## Given data

--

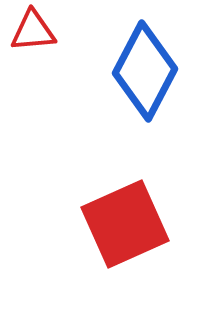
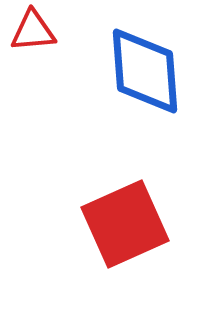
blue diamond: rotated 32 degrees counterclockwise
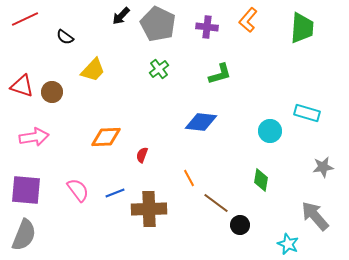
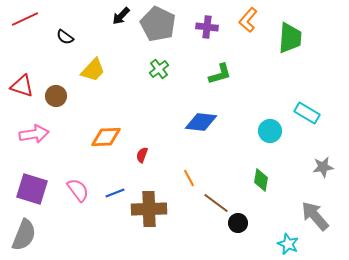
green trapezoid: moved 12 px left, 10 px down
brown circle: moved 4 px right, 4 px down
cyan rectangle: rotated 15 degrees clockwise
pink arrow: moved 3 px up
purple square: moved 6 px right, 1 px up; rotated 12 degrees clockwise
black circle: moved 2 px left, 2 px up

--

## Action item
In the preceding material, find each line holding the word "circle" and copy it out.

## Exercise output
brown circle: moved 4 px right, 4 px down
black circle: moved 2 px left, 2 px up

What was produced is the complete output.